Edit difference data —
########################################
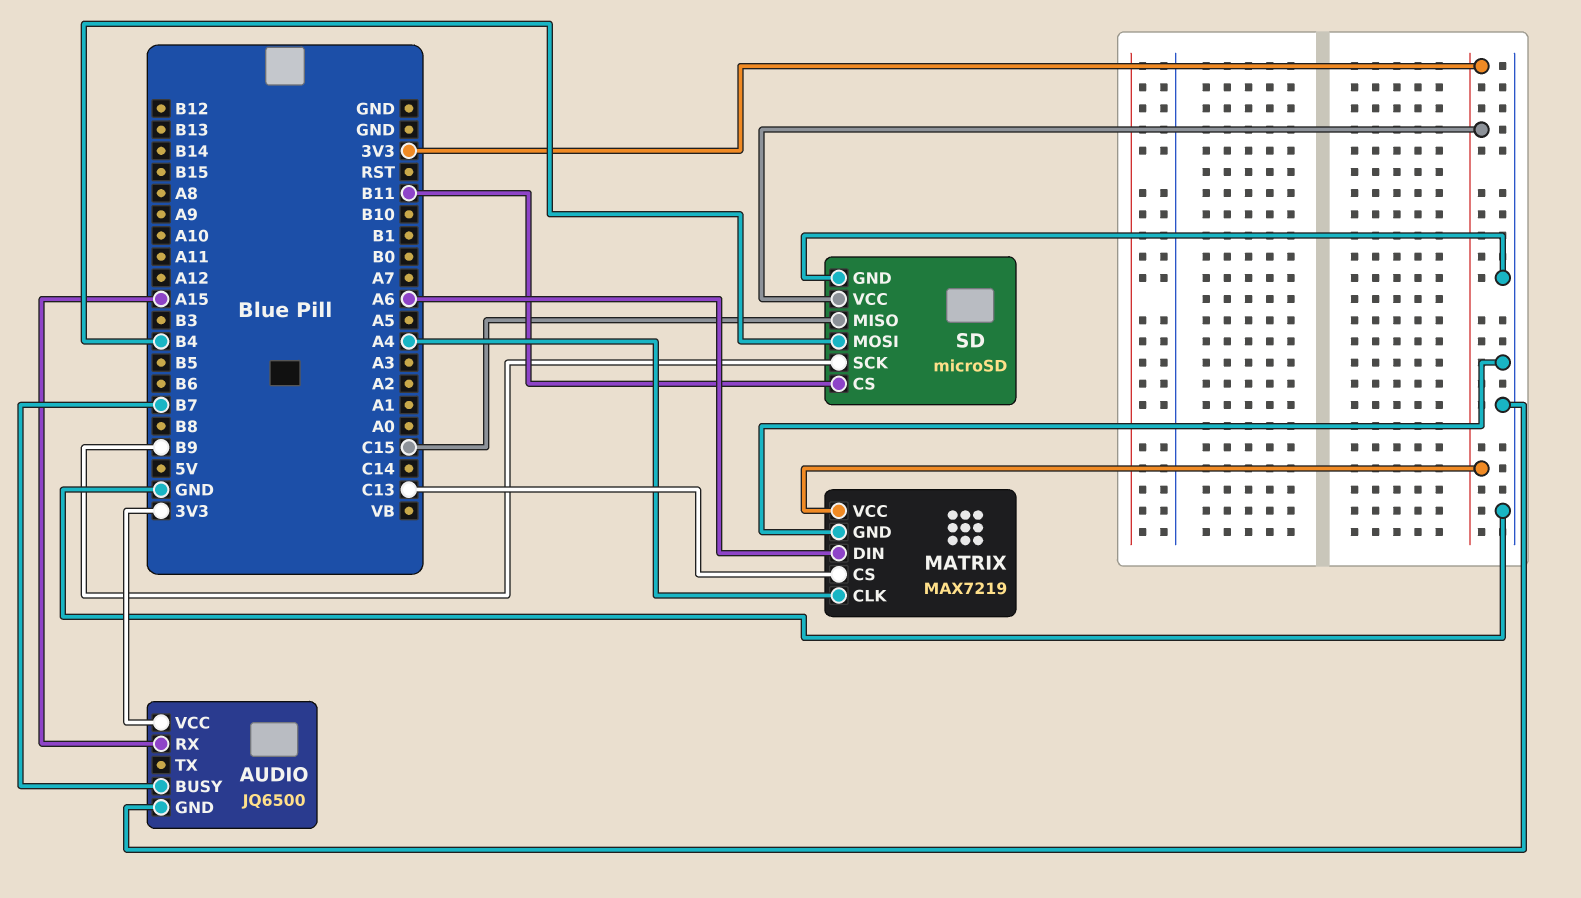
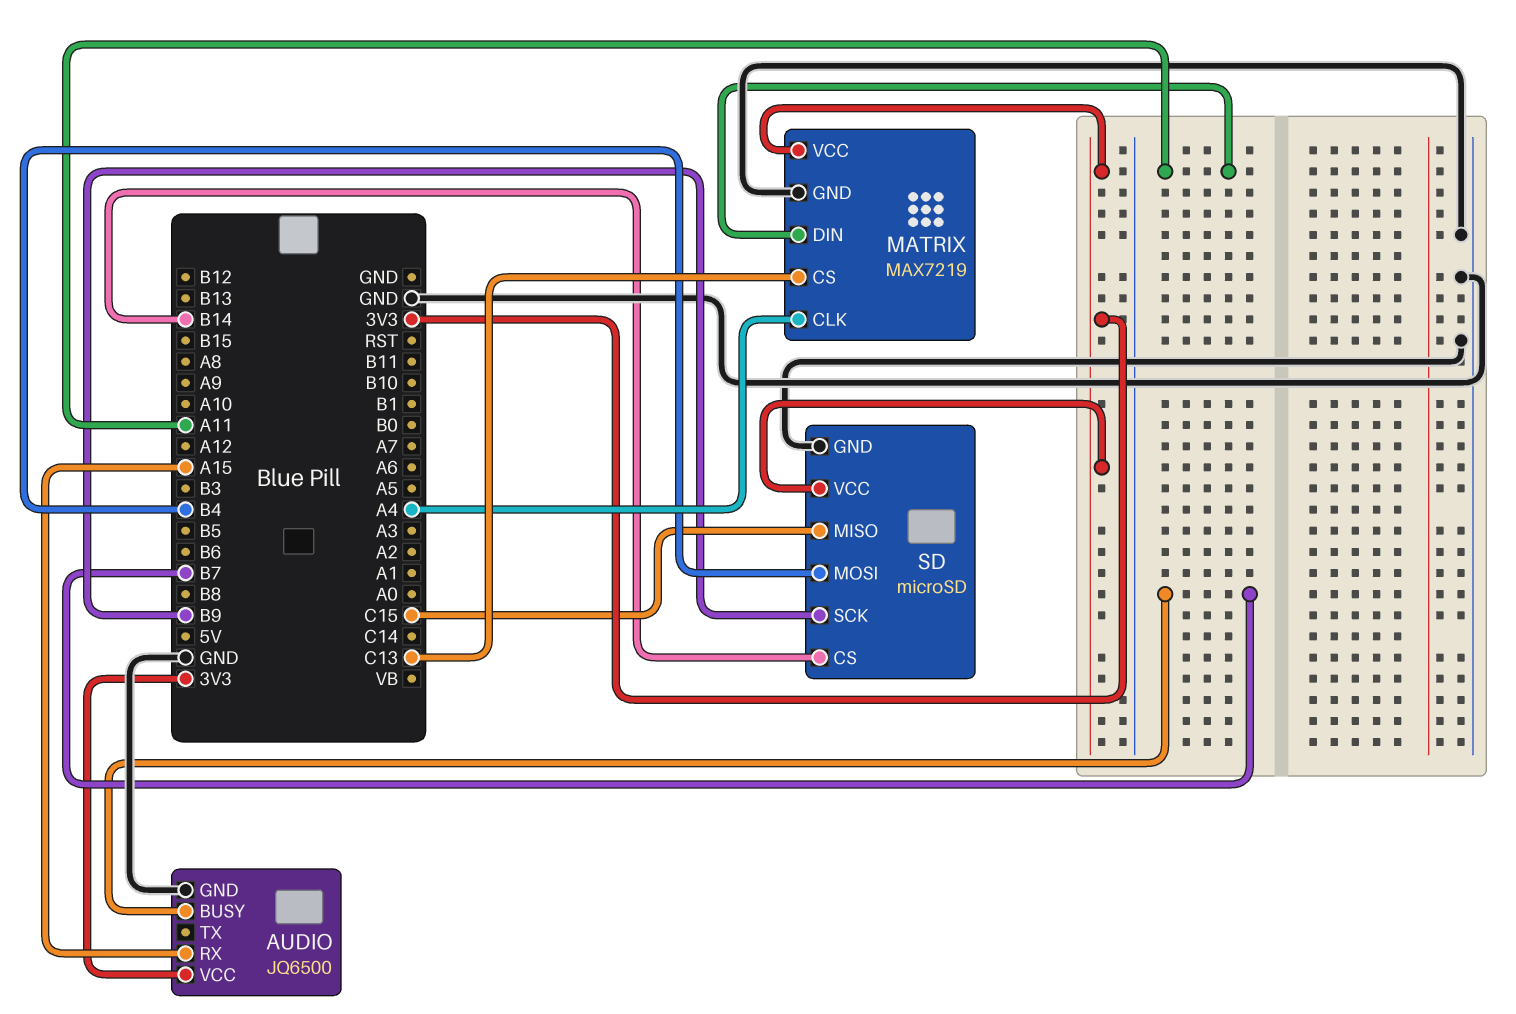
MATRIX pin DIN: A6 -> A11
SD pin CS: B11 -> B14

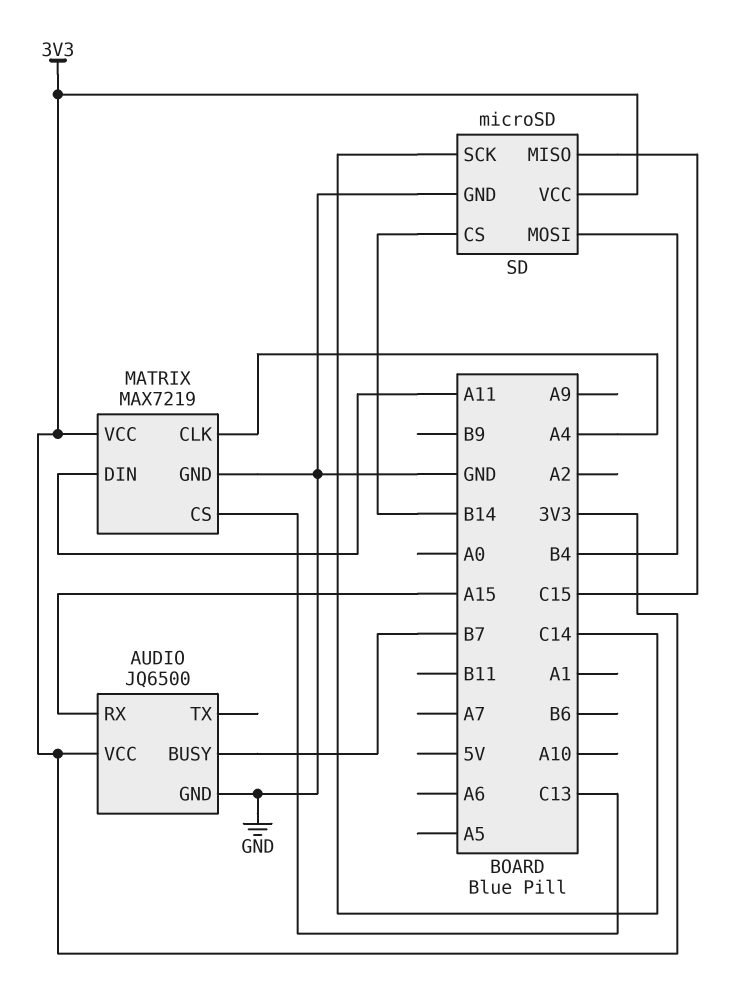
SD pin SCK: B9 -> C14

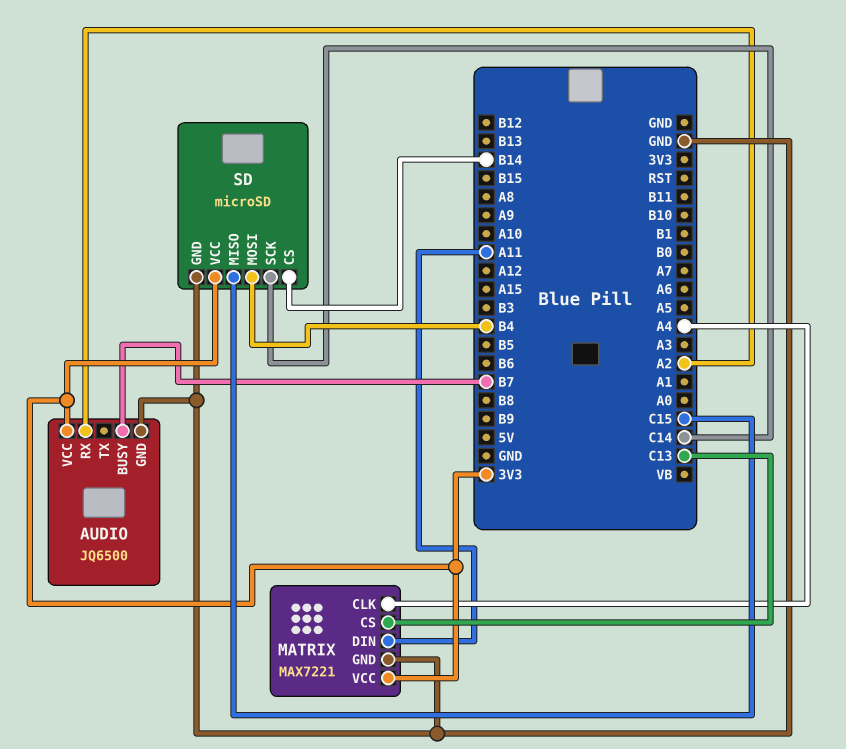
AUDIO pin RX: A15 -> A2
MATRIX: MAX7219 -> MAX7221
########################################
TASK BRIEF —
"MATRIX" is the string to look for; please copy every line of the records above where it appears.

ANSWER SPACE —
MATRIX pin DIN: A6 -> A11
MATRIX: MAX7219 -> MAX7221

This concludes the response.